• **What the exercise asks**: All lines of the material that contain "blue" must be copied out.
'''
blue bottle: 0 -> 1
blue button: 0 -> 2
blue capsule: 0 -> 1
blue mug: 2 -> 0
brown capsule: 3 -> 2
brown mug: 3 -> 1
'''
• **Response to the task**:
blue bottle: 0 -> 1
blue button: 0 -> 2
blue capsule: 0 -> 1
blue mug: 2 -> 0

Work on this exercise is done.